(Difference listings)

········

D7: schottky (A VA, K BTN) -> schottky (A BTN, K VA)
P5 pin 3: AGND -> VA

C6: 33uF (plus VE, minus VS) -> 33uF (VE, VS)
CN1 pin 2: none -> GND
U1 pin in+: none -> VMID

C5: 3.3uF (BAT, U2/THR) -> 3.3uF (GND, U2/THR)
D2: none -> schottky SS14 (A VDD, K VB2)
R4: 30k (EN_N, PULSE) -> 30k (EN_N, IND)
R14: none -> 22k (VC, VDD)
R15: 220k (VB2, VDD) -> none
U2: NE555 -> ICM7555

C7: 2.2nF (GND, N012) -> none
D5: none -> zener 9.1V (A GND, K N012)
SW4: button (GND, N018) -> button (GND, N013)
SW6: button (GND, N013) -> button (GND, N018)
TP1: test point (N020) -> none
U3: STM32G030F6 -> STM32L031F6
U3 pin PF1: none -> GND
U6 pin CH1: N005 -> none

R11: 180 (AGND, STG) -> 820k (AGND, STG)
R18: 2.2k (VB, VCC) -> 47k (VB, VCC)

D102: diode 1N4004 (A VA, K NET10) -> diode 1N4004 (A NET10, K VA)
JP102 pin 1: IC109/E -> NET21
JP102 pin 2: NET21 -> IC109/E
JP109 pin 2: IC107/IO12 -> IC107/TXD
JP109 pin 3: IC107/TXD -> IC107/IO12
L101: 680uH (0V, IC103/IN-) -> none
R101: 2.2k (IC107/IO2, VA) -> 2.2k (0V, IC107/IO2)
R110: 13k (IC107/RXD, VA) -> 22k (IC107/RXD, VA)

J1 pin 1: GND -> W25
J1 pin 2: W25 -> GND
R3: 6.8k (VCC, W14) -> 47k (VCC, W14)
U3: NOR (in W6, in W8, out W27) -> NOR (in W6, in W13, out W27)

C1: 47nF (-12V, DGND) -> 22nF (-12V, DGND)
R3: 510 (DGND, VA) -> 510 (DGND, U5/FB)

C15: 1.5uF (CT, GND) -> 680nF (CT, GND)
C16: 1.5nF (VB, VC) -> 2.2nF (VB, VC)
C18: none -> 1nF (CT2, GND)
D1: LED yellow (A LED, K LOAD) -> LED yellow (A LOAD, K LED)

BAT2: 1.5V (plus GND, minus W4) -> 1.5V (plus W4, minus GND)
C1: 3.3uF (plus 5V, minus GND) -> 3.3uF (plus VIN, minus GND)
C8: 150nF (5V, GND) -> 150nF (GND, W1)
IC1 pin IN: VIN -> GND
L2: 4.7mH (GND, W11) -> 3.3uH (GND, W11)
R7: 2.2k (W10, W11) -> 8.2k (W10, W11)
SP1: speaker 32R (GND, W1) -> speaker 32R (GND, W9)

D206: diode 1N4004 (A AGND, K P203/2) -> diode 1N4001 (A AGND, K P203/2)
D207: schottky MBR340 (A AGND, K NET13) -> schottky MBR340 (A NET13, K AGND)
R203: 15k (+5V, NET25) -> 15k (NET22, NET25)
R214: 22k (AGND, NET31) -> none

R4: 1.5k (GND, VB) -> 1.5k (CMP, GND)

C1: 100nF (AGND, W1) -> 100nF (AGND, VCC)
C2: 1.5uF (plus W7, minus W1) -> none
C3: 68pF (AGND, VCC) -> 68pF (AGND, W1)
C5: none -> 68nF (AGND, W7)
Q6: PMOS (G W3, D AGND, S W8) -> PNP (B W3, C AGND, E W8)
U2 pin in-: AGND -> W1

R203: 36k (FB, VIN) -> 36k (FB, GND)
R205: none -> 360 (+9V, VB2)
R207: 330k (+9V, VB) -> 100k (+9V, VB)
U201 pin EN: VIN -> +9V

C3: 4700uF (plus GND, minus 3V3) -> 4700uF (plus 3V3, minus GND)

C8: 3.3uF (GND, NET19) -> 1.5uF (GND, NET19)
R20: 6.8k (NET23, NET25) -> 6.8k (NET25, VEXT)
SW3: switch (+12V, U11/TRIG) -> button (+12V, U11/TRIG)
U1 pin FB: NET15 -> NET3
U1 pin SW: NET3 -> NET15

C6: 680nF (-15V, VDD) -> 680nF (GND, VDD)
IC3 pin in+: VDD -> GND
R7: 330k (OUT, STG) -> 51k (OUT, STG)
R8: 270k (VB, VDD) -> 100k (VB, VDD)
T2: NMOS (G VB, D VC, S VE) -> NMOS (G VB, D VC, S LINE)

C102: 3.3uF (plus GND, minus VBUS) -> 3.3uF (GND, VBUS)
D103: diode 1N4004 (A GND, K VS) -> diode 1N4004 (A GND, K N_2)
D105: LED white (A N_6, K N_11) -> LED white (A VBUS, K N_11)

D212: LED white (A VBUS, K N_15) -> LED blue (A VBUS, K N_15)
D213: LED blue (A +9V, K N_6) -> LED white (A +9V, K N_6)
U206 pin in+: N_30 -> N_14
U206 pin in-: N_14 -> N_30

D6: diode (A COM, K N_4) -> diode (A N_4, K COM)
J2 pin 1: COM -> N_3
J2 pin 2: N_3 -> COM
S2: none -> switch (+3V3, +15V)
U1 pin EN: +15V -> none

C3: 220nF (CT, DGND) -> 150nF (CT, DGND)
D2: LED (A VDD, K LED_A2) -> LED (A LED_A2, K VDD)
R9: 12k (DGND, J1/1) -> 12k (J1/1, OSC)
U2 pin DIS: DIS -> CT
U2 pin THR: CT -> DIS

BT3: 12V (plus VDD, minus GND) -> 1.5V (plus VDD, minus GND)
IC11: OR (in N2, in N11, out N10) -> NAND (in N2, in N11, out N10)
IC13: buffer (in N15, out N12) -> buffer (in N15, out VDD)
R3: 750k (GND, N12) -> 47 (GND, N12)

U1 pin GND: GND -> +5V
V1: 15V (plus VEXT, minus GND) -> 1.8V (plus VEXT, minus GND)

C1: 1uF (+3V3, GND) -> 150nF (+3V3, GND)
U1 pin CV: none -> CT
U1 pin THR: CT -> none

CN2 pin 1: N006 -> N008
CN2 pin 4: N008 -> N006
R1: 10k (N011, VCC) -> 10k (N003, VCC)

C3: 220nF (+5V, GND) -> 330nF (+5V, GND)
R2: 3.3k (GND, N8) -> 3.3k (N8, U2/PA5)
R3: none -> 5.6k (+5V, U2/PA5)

········

*Task to carry out*. Give every entry once more, exactly as it reads.

*Task response*.
D7: schottky (A VA, K BTN) -> schottky (A BTN, K VA)
P5 pin 3: AGND -> VA

C6: 33uF (plus VE, minus VS) -> 33uF (VE, VS)
CN1 pin 2: none -> GND
U1 pin in+: none -> VMID

C5: 3.3uF (BAT, U2/THR) -> 3.3uF (GND, U2/THR)
D2: none -> schottky SS14 (A VDD, K VB2)
R4: 30k (EN_N, PULSE) -> 30k (EN_N, IND)
R14: none -> 22k (VC, VDD)
R15: 220k (VB2, VDD) -> none
U2: NE555 -> ICM7555

C7: 2.2nF (GND, N012) -> none
D5: none -> zener 9.1V (A GND, K N012)
SW4: button (GND, N018) -> button (GND, N013)
SW6: button (GND, N013) -> button (GND, N018)
TP1: test point (N020) -> none
U3: STM32G030F6 -> STM32L031F6
U3 pin PF1: none -> GND
U6 pin CH1: N005 -> none

R11: 180 (AGND, STG) -> 820k (AGND, STG)
R18: 2.2k (VB, VCC) -> 47k (VB, VCC)

D102: diode 1N4004 (A VA, K NET10) -> diode 1N4004 (A NET10, K VA)
JP102 pin 1: IC109/E -> NET21
JP102 pin 2: NET21 -> IC109/E
JP109 pin 2: IC107/IO12 -> IC107/TXD
JP109 pin 3: IC107/TXD -> IC107/IO12
L101: 680uH (0V, IC103/IN-) -> none
R101: 2.2k (IC107/IO2, VA) -> 2.2k (0V, IC107/IO2)
R110: 13k (IC107/RXD, VA) -> 22k (IC107/RXD, VA)

J1 pin 1: GND -> W25
J1 pin 2: W25 -> GND
R3: 6.8k (VCC, W14) -> 47k (VCC, W14)
U3: NOR (in W6, in W8, out W27) -> NOR (in W6, in W13, out W27)

C1: 47nF (-12V, DGND) -> 22nF (-12V, DGND)
R3: 510 (DGND, VA) -> 510 (DGND, U5/FB)

C15: 1.5uF (CT, GND) -> 680nF (CT, GND)
C16: 1.5nF (VB, VC) -> 2.2nF (VB, VC)
C18: none -> 1nF (CT2, GND)
D1: LED yellow (A LED, K LOAD) -> LED yellow (A LOAD, K LED)

BAT2: 1.5V (plus GND, minus W4) -> 1.5V (plus W4, minus GND)
C1: 3.3uF (plus 5V, minus GND) -> 3.3uF (plus VIN, minus GND)
C8: 150nF (5V, GND) -> 150nF (GND, W1)
IC1 pin IN: VIN -> GND
L2: 4.7mH (GND, W11) -> 3.3uH (GND, W11)
R7: 2.2k (W10, W11) -> 8.2k (W10, W11)
SP1: speaker 32R (GND, W1) -> speaker 32R (GND, W9)

D206: diode 1N4004 (A AGND, K P203/2) -> diode 1N4001 (A AGND, K P203/2)
D207: schottky MBR340 (A AGND, K NET13) -> schottky MBR340 (A NET13, K AGND)
R203: 15k (+5V, NET25) -> 15k (NET22, NET25)
R214: 22k (AGND, NET31) -> none

R4: 1.5k (GND, VB) -> 1.5k (CMP, GND)

C1: 100nF (AGND, W1) -> 100nF (AGND, VCC)
C2: 1.5uF (plus W7, minus W1) -> none
C3: 68pF (AGND, VCC) -> 68pF (AGND, W1)
C5: none -> 68nF (AGND, W7)
Q6: PMOS (G W3, D AGND, S W8) -> PNP (B W3, C AGND, E W8)
U2 pin in-: AGND -> W1

R203: 36k (FB, VIN) -> 36k (FB, GND)
R205: none -> 360 (+9V, VB2)
R207: 330k (+9V, VB) -> 100k (+9V, VB)
U201 pin EN: VIN -> +9V

C3: 4700uF (plus GND, minus 3V3) -> 4700uF (plus 3V3, minus GND)

C8: 3.3uF (GND, NET19) -> 1.5uF (GND, NET19)
R20: 6.8k (NET23, NET25) -> 6.8k (NET25, VEXT)
SW3: switch (+12V, U11/TRIG) -> button (+12V, U11/TRIG)
U1 pin FB: NET15 -> NET3
U1 pin SW: NET3 -> NET15

C6: 680nF (-15V, VDD) -> 680nF (GND, VDD)
IC3 pin in+: VDD -> GND
R7: 330k (OUT, STG) -> 51k (OUT, STG)
R8: 270k (VB, VDD) -> 100k (VB, VDD)
T2: NMOS (G VB, D VC, S VE) -> NMOS (G VB, D VC, S LINE)

C102: 3.3uF (plus GND, minus VBUS) -> 3.3uF (GND, VBUS)
D103: diode 1N4004 (A GND, K VS) -> diode 1N4004 (A GND, K N_2)
D105: LED white (A N_6, K N_11) -> LED white (A VBUS, K N_11)

D212: LED white (A VBUS, K N_15) -> LED blue (A VBUS, K N_15)
D213: LED blue (A +9V, K N_6) -> LED white (A +9V, K N_6)
U206 pin in+: N_30 -> N_14
U206 pin in-: N_14 -> N_30

D6: diode (A COM, K N_4) -> diode (A N_4, K COM)
J2 pin 1: COM -> N_3
J2 pin 2: N_3 -> COM
S2: none -> switch (+3V3, +15V)
U1 pin EN: +15V -> none

C3: 220nF (CT, DGND) -> 150nF (CT, DGND)
D2: LED (A VDD, K LED_A2) -> LED (A LED_A2, K VDD)
R9: 12k (DGND, J1/1) -> 12k (J1/1, OSC)
U2 pin DIS: DIS -> CT
U2 pin THR: CT -> DIS

BT3: 12V (plus VDD, minus GND) -> 1.5V (plus VDD, minus GND)
IC11: OR (in N2, in N11, out N10) -> NAND (in N2, in N11, out N10)
IC13: buffer (in N15, out N12) -> buffer (in N15, out VDD)
R3: 750k (GND, N12) -> 47 (GND, N12)

U1 pin GND: GND -> +5V
V1: 15V (plus VEXT, minus GND) -> 1.8V (plus VEXT, minus GND)

C1: 1uF (+3V3, GND) -> 150nF (+3V3, GND)
U1 pin CV: none -> CT
U1 pin THR: CT -> none

CN2 pin 1: N006 -> N008
CN2 pin 4: N008 -> N006
R1: 10k (N011, VCC) -> 10k (N003, VCC)

C3: 220nF (+5V, GND) -> 330nF (+5V, GND)
R2: 3.3k (GND, N8) -> 3.3k (N8, U2/PA5)
R3: none -> 5.6k (+5V, U2/PA5)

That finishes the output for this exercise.